Scene comparison data

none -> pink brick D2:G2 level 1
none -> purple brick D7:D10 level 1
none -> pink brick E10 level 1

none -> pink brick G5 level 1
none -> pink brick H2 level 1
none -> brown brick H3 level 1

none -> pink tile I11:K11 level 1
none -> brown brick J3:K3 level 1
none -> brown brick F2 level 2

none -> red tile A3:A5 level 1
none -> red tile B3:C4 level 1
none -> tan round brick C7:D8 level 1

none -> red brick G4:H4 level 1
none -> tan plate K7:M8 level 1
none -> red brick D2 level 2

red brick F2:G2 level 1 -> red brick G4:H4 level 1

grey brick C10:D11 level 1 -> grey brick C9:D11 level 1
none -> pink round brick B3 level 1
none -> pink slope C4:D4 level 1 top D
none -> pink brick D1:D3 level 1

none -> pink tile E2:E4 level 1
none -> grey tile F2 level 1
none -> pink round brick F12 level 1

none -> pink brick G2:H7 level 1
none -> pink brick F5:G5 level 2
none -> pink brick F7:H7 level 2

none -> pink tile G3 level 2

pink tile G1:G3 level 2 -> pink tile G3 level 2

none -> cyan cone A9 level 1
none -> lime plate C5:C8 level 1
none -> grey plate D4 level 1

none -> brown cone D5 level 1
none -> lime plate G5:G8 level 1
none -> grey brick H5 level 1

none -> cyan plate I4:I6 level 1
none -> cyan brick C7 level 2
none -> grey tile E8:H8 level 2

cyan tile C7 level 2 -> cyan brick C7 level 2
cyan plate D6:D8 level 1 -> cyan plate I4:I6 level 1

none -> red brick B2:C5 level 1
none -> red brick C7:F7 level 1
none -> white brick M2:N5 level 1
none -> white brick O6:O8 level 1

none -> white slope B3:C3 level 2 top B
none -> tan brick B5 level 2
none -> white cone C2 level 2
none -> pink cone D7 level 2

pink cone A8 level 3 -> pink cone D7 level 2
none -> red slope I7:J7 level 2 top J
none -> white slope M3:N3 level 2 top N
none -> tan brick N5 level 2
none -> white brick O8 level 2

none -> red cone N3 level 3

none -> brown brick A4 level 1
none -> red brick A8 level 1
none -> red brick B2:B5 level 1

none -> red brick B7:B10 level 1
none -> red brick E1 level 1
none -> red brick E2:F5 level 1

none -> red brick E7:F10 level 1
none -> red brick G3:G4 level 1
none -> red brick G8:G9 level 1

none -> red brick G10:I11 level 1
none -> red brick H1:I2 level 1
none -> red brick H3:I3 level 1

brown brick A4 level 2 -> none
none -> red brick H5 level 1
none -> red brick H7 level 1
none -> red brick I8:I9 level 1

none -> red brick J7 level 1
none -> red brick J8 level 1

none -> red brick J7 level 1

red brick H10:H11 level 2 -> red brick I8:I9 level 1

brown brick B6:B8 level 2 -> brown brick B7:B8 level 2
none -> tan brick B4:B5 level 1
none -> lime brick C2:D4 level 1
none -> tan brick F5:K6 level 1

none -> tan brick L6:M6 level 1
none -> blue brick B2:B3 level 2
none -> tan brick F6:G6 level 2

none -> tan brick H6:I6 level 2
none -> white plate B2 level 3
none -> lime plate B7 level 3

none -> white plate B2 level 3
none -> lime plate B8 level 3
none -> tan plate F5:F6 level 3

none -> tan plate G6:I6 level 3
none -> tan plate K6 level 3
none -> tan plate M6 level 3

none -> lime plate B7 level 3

→ **Work item**:
A single figure is required: the number of lines above in which the word "cyan" occurs.

→ **Answer below**:
5